» **Given records**:

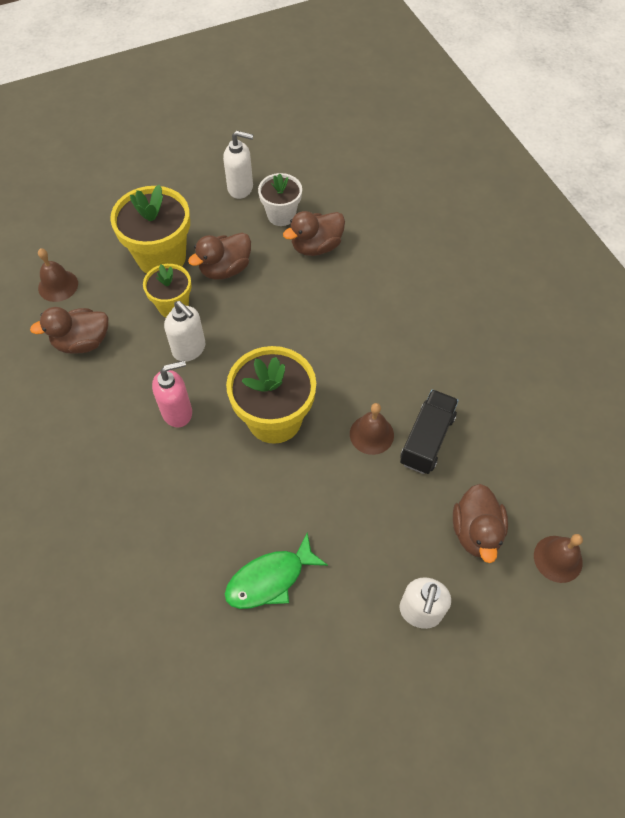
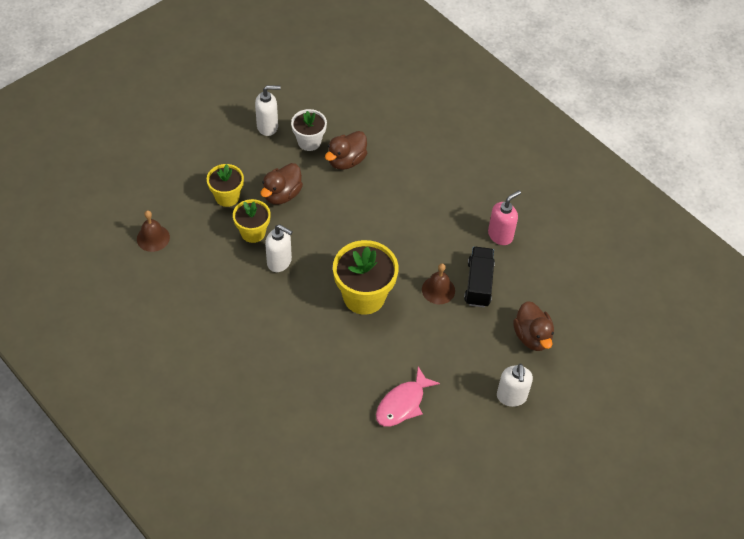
camera: 20 degrees left, 5 degrees down
(82, 342) = (193, 276): brown duck -> none
(161, 257) = (227, 197): yellow flower pot -> yellow flower pot, size x0.60
(177, 412) = (290, 309): pink soap dispenser -> pink soap dispenser (500, 235)
(270, 579) = (402, 404): green fish -> pink fish
(558, 558) = (591, 339): brown bell -> none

» **What the exercise asks**:
Lines in the listing above that contain the word "none" must be copied; leave out the rest.

» **Answer to this problem**:
(82, 342) = (193, 276): brown duck -> none
(558, 558) = (591, 339): brown bell -> none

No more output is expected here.